AIM OF THE EXERCISE:
Begin at the line below that contains "(409, 173) = (402, 128): turquoise" and write out every line from there to the end of the entries, exactly.
[GIVEN DATA — start]
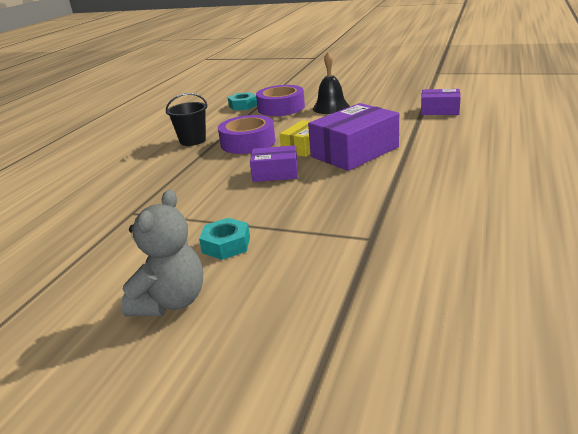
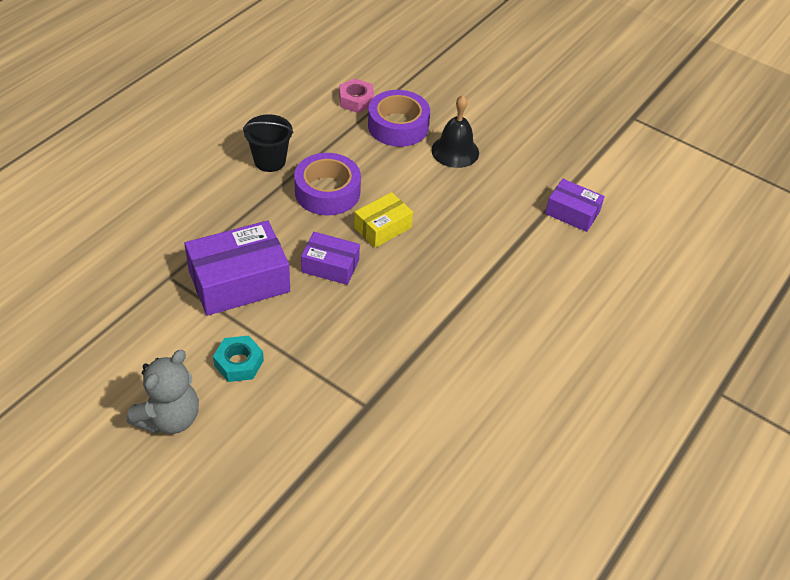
camera: 10 degrees right, 20 degrees up
(243, 105) = (356, 100): turquoise nut -> pink nut
(354, 152) = (429, 260): purple box -> purple box (239, 281)

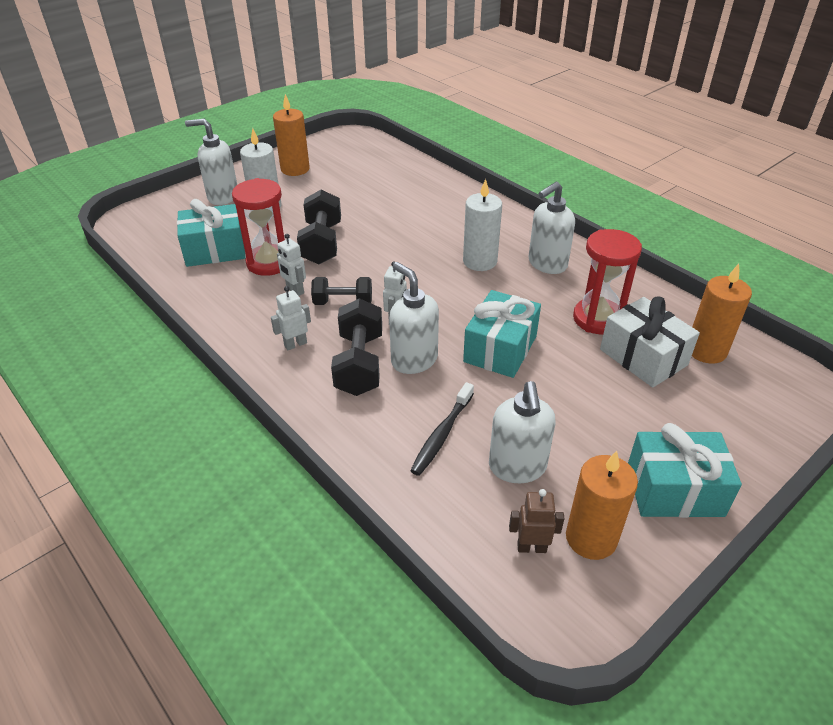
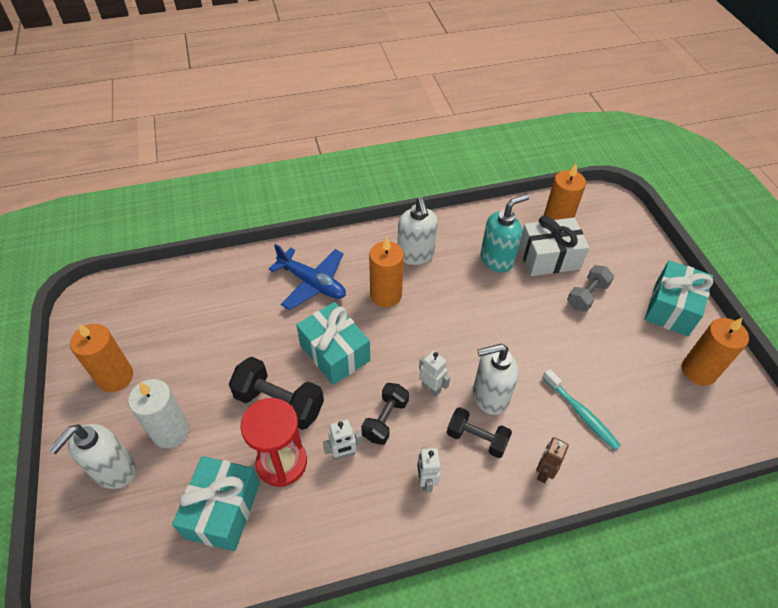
camera: 65 degrees left, 10 degrees up
(359, 364) = (477, 438): black dumbbell -> black dumbbell, size x0.66
(442, 434) = (581, 413): black toothbrush -> turquoise toothbrush
(455, 219) = (312, 283): none -> blue plane
(480, 261) = (386, 295): white candle -> orange candle
(500, 349) = (503, 333): turquoise gift -> turquoise gift (334, 353)
(517, 467) = (628, 381): white soap dispenser -> none
(531, 547) = (699, 407): brown robot -> brown robot (544, 472)
(597, 319) = (497, 260): red hourglass -> turquoise soap dispenser
(616, 403) = (587, 295): none -> grey dumbbell

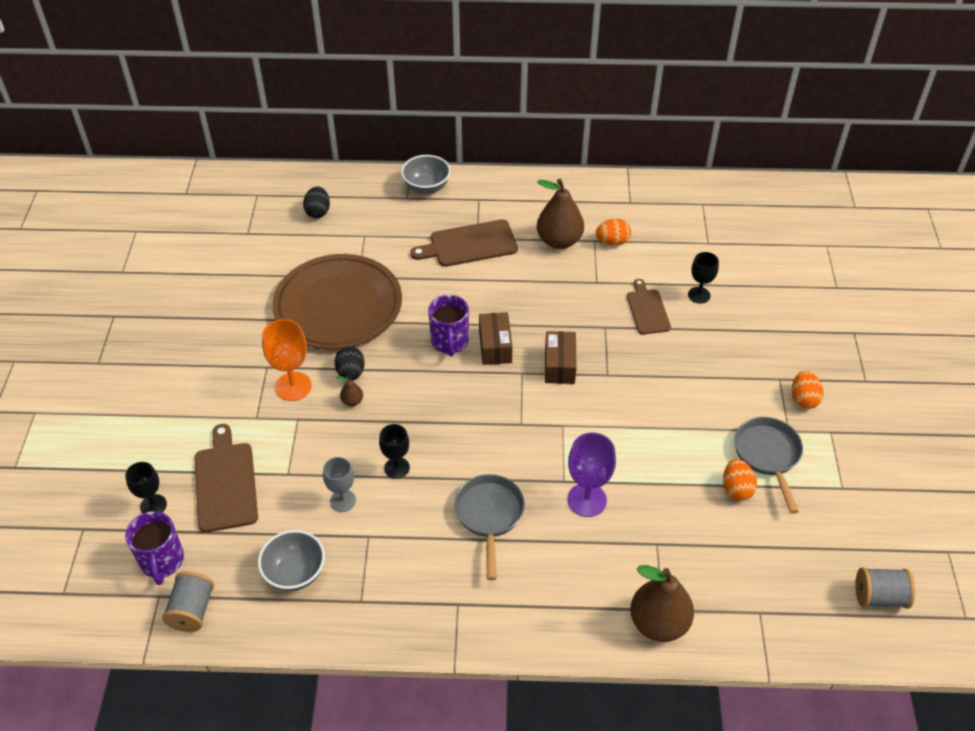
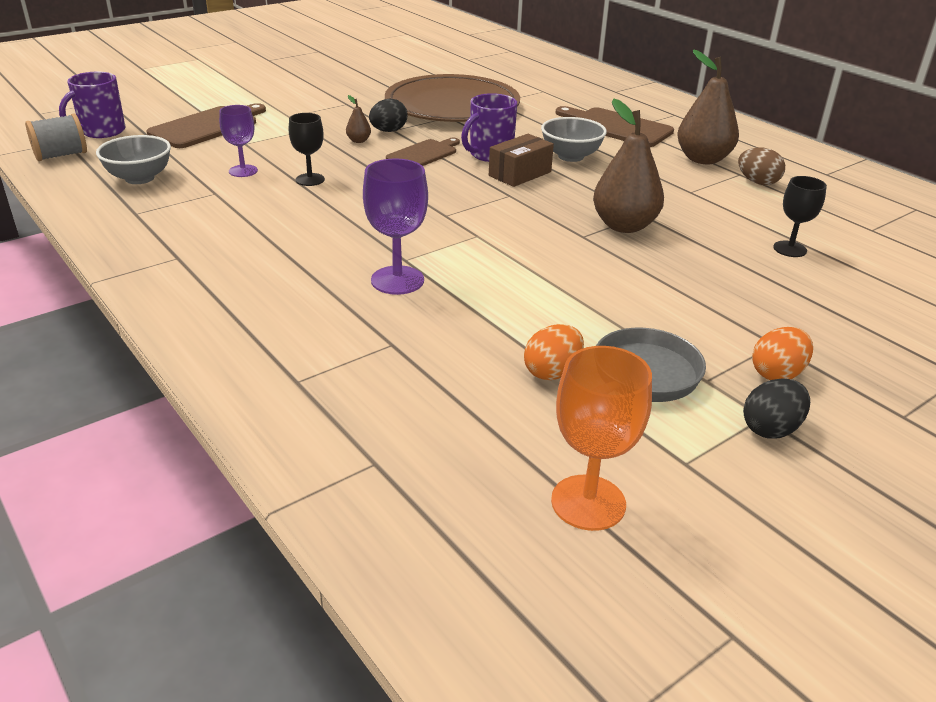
camera: 50 degrees right, 15 degrees down
(153, 505) = (155, 113): black goblet -> none
(293, 386) = (340, 117): orange goblet -> orange goblet (588, 502)
(318, 212) = (535, 71): black egg -> black egg (771, 429)
(343, 500) = (243, 171): grey goblet -> purple goblet
(426, 187) = (642, 94): grey bowl -> grey bowl (571, 156)
(489, 516) = (307, 237): grey pan -> none
(559, 365) = (551, 209): brown box -> none
(612, 242) = (757, 182): orange egg -> brown egg
(647, 310) = (709, 228): brown cutting board -> brown cutting board (424, 154)
(658, 623) = (273, 386): brown pear -> brown pear (624, 226)
(879, 597) = (537, 580): grey spool -> none

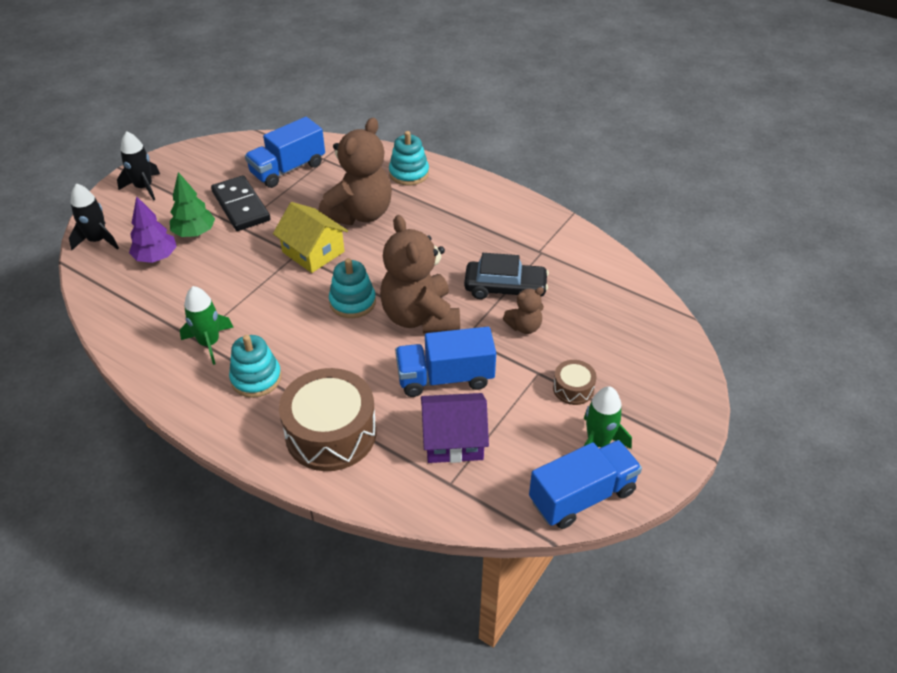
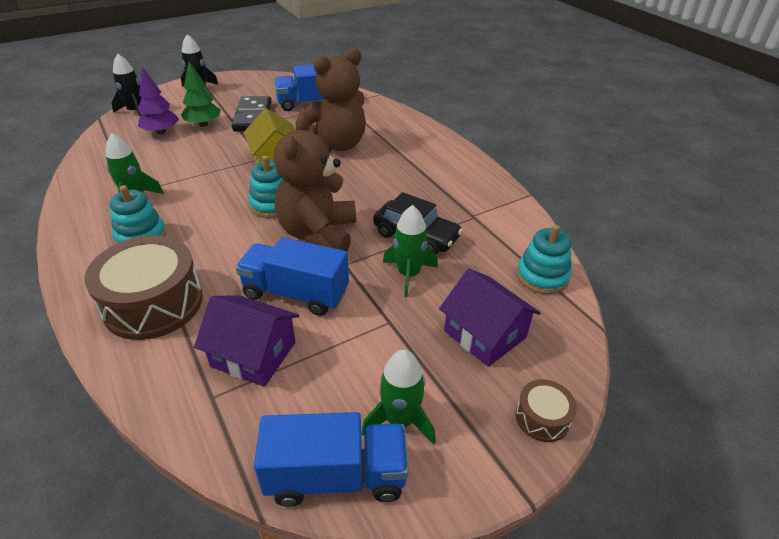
camera: 25 degrees right, 5 degrees down
(409, 173) = (402, 128): turquoise stacking toy -> turquoise stacking toy (542, 276)
(524, 326) = (408, 274): brown teddy bear -> green rocket
(573, 388) = (414, 351): brown drum -> brown drum (542, 418)
(615, 355) = (485, 334): none -> purple house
[GIVEN DATA — finish]
RESPONSE AREA:
(409, 173) = (402, 128): turquoise stacking toy -> turquoise stacking toy (542, 276)
(524, 326) = (408, 274): brown teddy bear -> green rocket
(573, 388) = (414, 351): brown drum -> brown drum (542, 418)
(615, 355) = (485, 334): none -> purple house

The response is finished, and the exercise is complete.